▸ **ABOUT THIS TASK**: Of the lines below, write out exactly those from the line with "D3: schottky SS14" through the line with "R5: 22 (GND, STG2) -> 680 (GND, STG2)", both included, and skip the rest.
═══ INPUT RECORDS
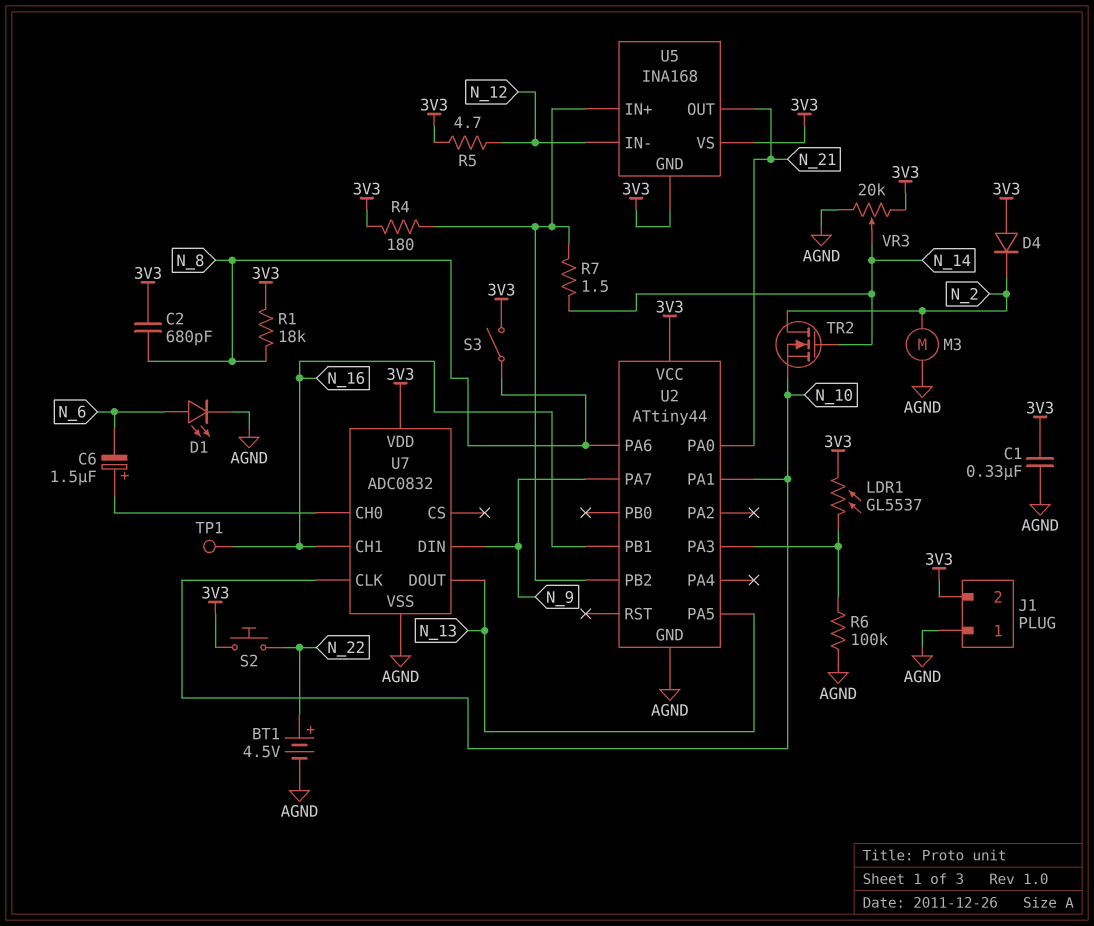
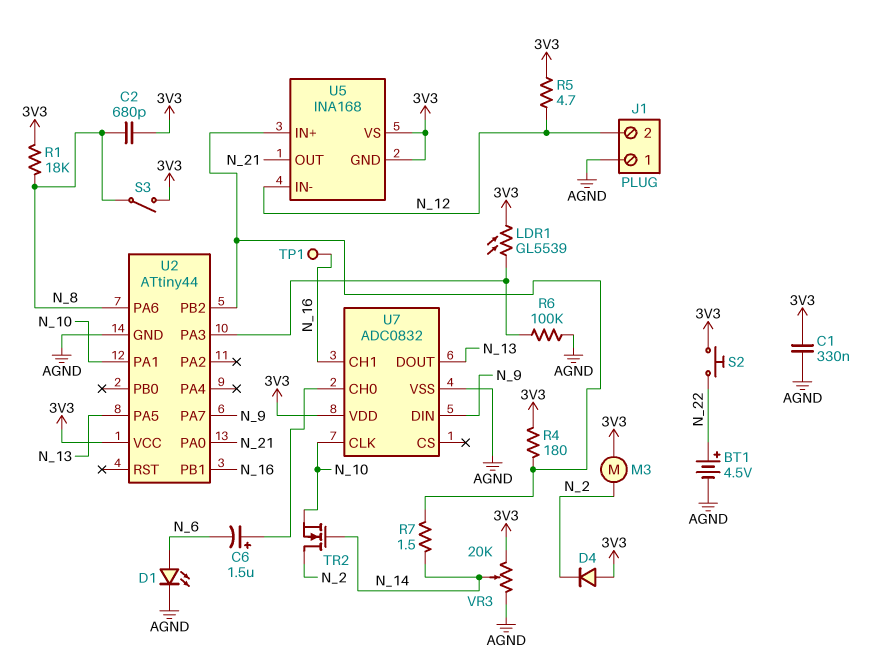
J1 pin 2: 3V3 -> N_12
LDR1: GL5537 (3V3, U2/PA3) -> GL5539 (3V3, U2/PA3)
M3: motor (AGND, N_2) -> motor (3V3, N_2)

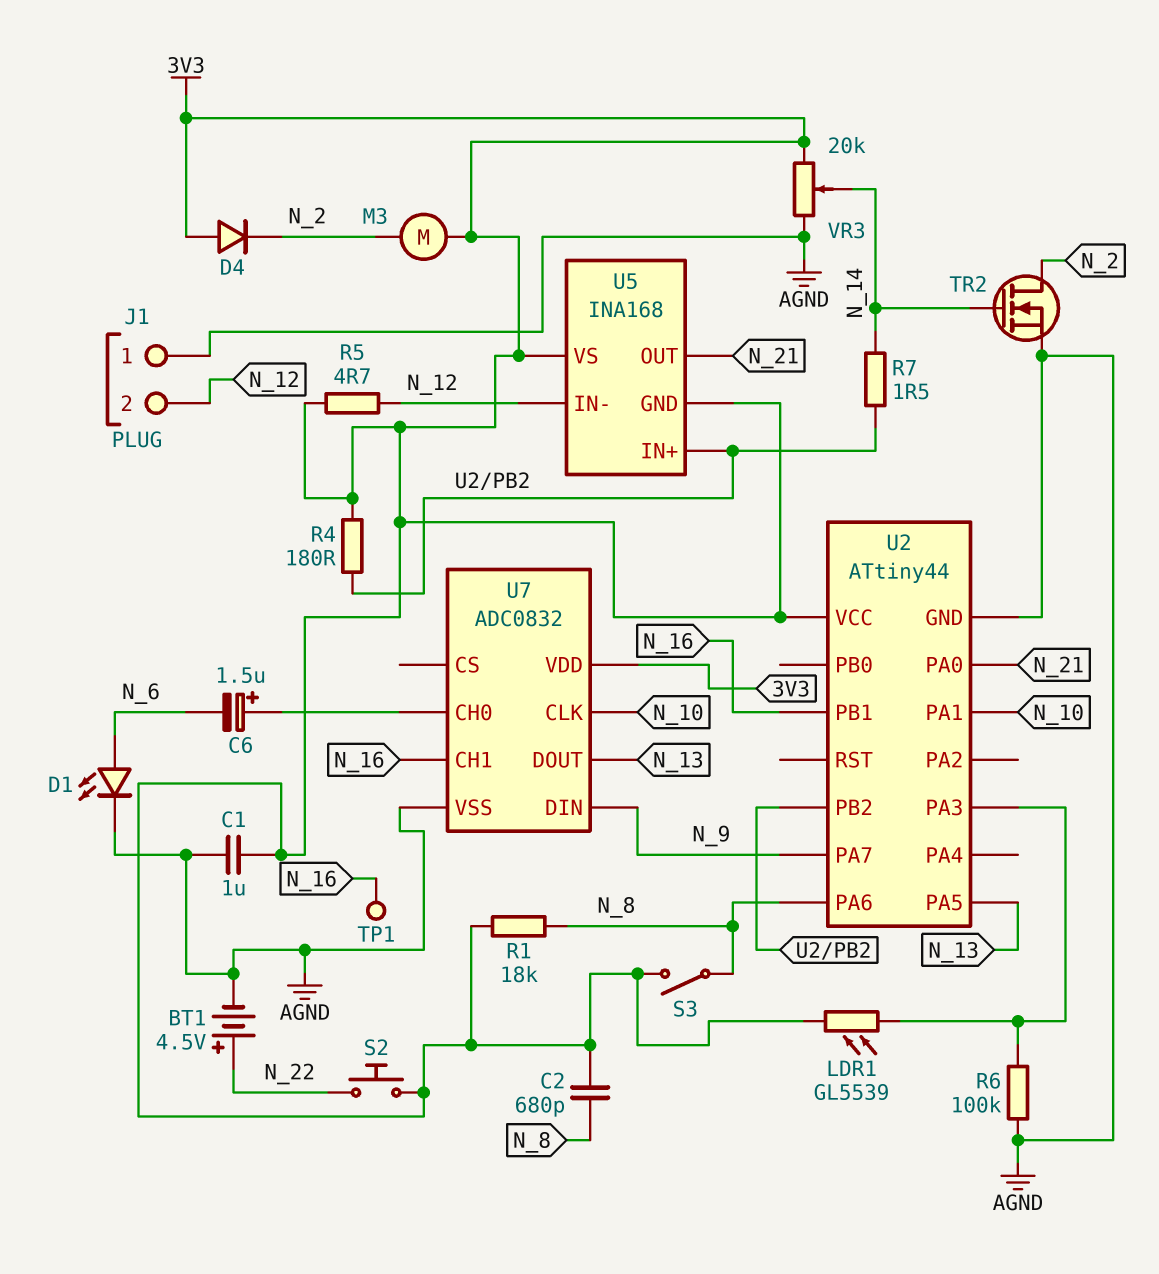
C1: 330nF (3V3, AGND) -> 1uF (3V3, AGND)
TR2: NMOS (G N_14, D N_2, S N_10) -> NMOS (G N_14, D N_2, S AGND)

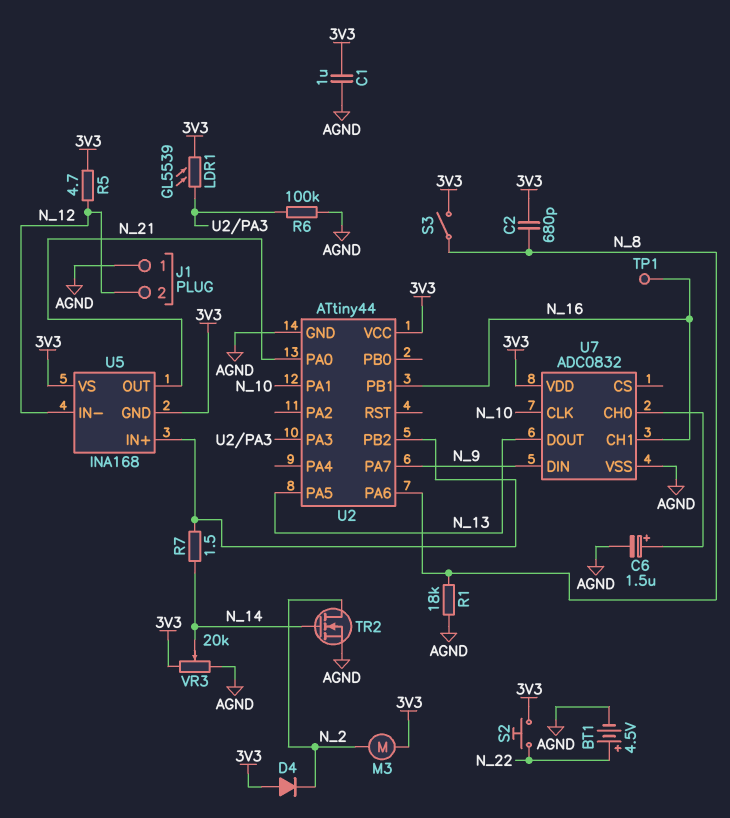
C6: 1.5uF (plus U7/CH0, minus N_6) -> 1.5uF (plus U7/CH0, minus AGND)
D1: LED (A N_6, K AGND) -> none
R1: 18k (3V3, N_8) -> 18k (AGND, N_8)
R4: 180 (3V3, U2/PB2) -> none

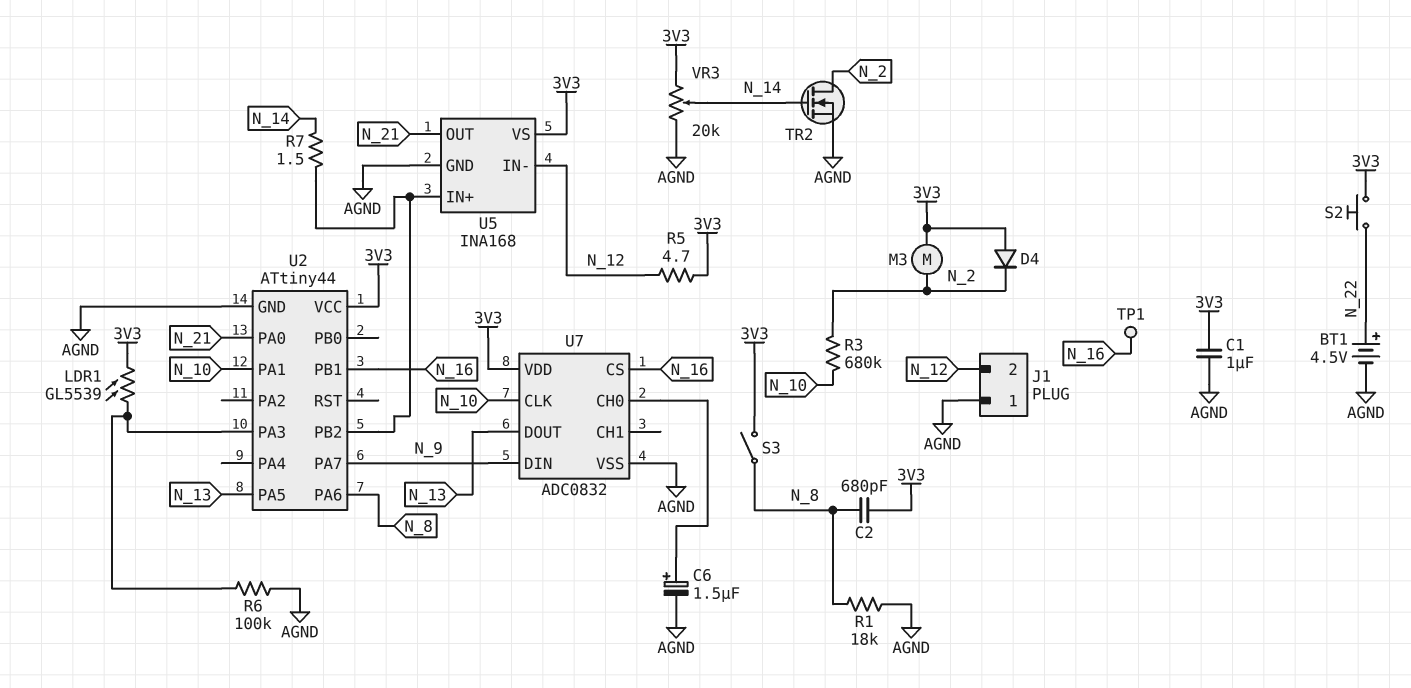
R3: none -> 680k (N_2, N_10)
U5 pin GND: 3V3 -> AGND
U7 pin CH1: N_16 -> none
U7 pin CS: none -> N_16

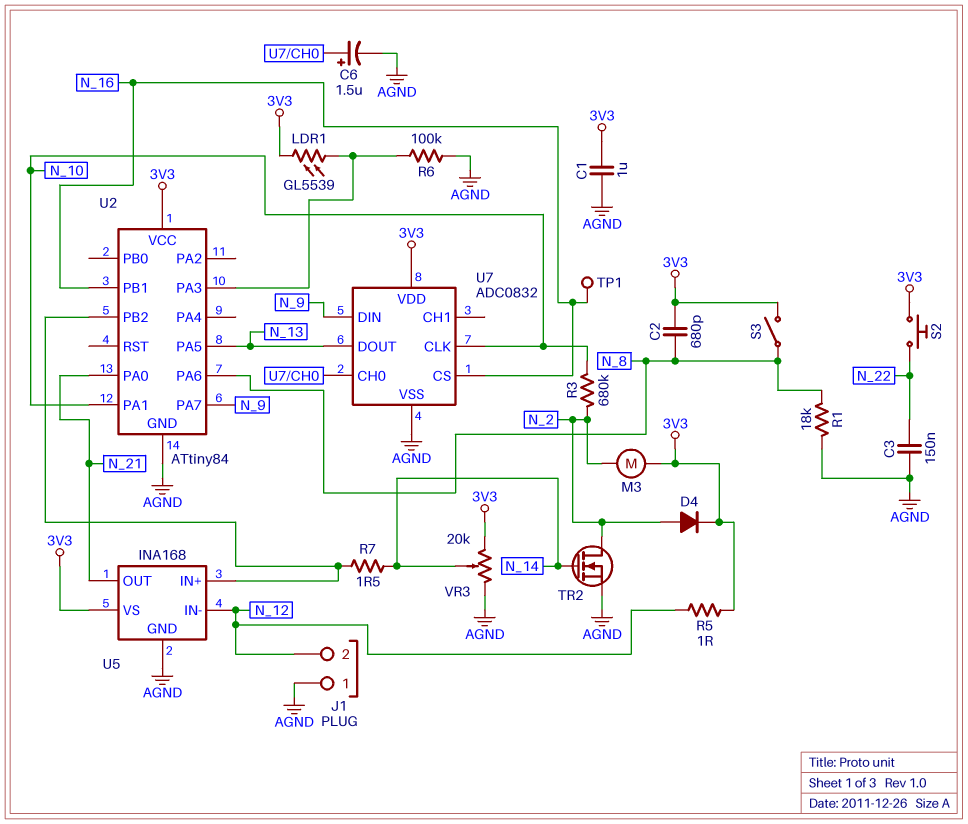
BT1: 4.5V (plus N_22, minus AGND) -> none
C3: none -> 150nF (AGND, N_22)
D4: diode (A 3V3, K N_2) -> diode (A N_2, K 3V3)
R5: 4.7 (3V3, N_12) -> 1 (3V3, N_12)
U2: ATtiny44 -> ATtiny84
══════
═══ INPUT RECORDS
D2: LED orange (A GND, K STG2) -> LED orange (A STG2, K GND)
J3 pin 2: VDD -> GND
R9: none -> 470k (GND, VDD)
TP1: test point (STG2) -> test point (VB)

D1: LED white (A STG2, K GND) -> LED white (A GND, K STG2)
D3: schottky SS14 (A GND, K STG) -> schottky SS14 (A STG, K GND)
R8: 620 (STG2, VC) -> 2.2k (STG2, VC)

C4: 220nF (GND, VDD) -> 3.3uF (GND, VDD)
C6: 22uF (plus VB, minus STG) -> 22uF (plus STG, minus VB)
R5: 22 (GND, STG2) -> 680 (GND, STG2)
══════
▸ **WRITTEN RESPONSE**:
D3: schottky SS14 (A GND, K STG) -> schottky SS14 (A STG, K GND)
R8: 620 (STG2, VC) -> 2.2k (STG2, VC)

C4: 220nF (GND, VDD) -> 3.3uF (GND, VDD)
C6: 22uF (plus VB, minus STG) -> 22uF (plus STG, minus VB)
R5: 22 (GND, STG2) -> 680 (GND, STG2)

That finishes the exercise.